● OBJECTIVE: Turn every line of the records below into a Markdown table with two columns, Row and Line. Number the rows in order and leave out the blank lines.

● THE RECORDS:
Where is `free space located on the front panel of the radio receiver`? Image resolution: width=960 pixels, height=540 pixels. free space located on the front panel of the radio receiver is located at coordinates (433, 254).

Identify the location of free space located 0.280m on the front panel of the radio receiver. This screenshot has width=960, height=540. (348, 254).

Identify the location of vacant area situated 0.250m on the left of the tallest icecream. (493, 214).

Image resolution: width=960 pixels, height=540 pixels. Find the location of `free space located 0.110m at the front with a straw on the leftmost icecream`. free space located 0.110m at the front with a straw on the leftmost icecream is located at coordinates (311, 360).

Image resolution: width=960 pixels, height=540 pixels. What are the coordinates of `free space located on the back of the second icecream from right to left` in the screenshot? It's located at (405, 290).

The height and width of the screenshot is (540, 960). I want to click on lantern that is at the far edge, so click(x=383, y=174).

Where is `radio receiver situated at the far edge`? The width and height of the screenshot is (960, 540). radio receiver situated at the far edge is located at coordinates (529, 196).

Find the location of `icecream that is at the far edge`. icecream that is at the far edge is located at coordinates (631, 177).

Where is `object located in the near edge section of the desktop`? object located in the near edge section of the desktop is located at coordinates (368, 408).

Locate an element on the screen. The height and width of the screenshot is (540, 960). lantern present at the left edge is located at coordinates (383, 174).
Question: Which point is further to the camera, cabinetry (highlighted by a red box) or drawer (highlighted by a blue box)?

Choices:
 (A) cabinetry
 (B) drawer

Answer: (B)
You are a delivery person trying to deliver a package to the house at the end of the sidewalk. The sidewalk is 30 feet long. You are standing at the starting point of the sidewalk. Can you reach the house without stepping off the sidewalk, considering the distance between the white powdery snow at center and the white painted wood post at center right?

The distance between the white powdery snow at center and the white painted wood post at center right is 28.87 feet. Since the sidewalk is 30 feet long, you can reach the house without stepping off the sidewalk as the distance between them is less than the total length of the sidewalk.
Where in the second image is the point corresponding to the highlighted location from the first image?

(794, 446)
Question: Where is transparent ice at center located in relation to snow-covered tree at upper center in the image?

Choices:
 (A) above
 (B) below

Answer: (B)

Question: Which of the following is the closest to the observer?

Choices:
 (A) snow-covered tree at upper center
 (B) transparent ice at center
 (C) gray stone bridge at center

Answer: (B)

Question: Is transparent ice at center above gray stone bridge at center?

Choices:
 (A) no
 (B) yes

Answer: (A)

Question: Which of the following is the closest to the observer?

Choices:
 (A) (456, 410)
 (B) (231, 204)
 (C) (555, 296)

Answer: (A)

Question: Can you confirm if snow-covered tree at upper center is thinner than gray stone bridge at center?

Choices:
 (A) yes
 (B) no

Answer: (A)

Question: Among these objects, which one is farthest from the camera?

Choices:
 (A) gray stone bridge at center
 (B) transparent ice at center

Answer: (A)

● COMPLETED EXERCISE:
| Row | Line |
|---|---|
| 1 | Where is `free space located on the front panel of the radio receiver`? Image resolution: width=960 pixels, height=540 pixels. free space located on the front panel of the radio receiver is located at coordinates (433, 254). |
| 2 | Identify the location of free space located 0.280m on the front panel of the radio receiver. This screenshot has width=960, height=540. (348, 254). |
| 3 | Identify the location of vacant area situated 0.250m on the left of the tallest icecream. (493, 214). |
| 4 | Image resolution: width=960 pixels, height=540 pixels. Find the location of `free space located 0.110m at the front with a straw on the leftmost icecream`. free space located 0.110m at the front with a straw on the leftmost icecream is located at coordinates (311, 360). |
| 5 | Image resolution: width=960 pixels, height=540 pixels. What are the coordinates of `free space located on the back of the second icecream from right to left` in the screenshot? It's located at (405, 290). |
| 6 | The height and width of the screenshot is (540, 960). I want to click on lantern that is at the far edge, so click(x=383, y=174). |
| 7 | Where is `radio receiver situated at the far edge`? The width and height of the screenshot is (960, 540). radio receiver situated at the far edge is located at coordinates (529, 196). |
| 8 | Find the location of `icecream that is at the far edge`. icecream that is at the far edge is located at coordinates (631, 177). |
| 9 | Where is `object located in the near edge section of the desktop`? object located in the near edge section of the desktop is located at coordinates (368, 408). |
| 10 | Locate an element on the screen. The height and width of the screenshot is (540, 960). lantern present at the left edge is located at coordinates (383, 174). |
| 11 | Question: Which point is further to the camera, cabinetry (highlighted by a red box) or drawer (highlighted by a blue box)? |
| 12 | Choices: |
| 13 |  (A) cabinetry |
| 14 |  (B) drawer |
| 15 | Answer: (B) |
| 16 | You are a delivery person trying to deliver a package to the house at the end of the sidewalk. The sidewalk is 30 feet long. You are standing at the starting point of the sidewalk. Can you reach the house without stepping off the sidewalk, considering the distance between the white powdery snow at center and the white painted wood post at center right? |
| 17 | The distance between the white powdery snow at center and the white painted wood post at center right is 28.87 feet. Since the sidewalk is 30 feet long, you can reach the house without stepping off the sidewalk as the distance between them is less than the total length of the sidewalk. |
| 18 | Where in the second image is the point corresponding to the highlighted location from the first image? |
| 19 | (794, 446) |
| 20 | Question: Where is transparent ice at center located in relation to snow-covered tree at upper center in the image? |
| 21 | Choices: |
| 22 |  (A) above |
| 23 |  (B) below |
| 24 | Answer: (B) |
| 25 | Question: Which of the following is the closest to the observer? |
| 26 | Choices: |
| 27 |  (A) snow-covered tree at upper center |
| 28 |  (B) transparent ice at center |
| 29 |  (C) gray stone bridge at center |
| 30 | Answer: (B) |
| 31 | Question: Is transparent ice at center above gray stone bridge at center? |
| 32 | Choices: |
| 33 |  (A) no |
| 34 |  (B) yes |
| 35 | Answer: (A) |
| 36 | Question: Which of the following is the closest to the observer? |
| 37 | Choices: |
| 38 |  (A) (456, 410) |
| 39 |  (B) (231, 204) |
| 40 |  (C) (555, 296) |
| 41 | Answer: (A) |
| 42 | Question: Can you confirm if snow-covered tree at upper center is thinner than gray stone bridge at center? |
| 43 | Choices: |
| 44 |  (A) yes |
| 45 |  (B) no |
| 46 | Answer: (A) |
| 47 | Question: Among these objects, which one is farthest from the camera? |
| 48 | Choices: |
| 49 |  (A) gray stone bridge at center |
| 50 |  (B) transparent ice at center |
| 51 | Answer: (A) |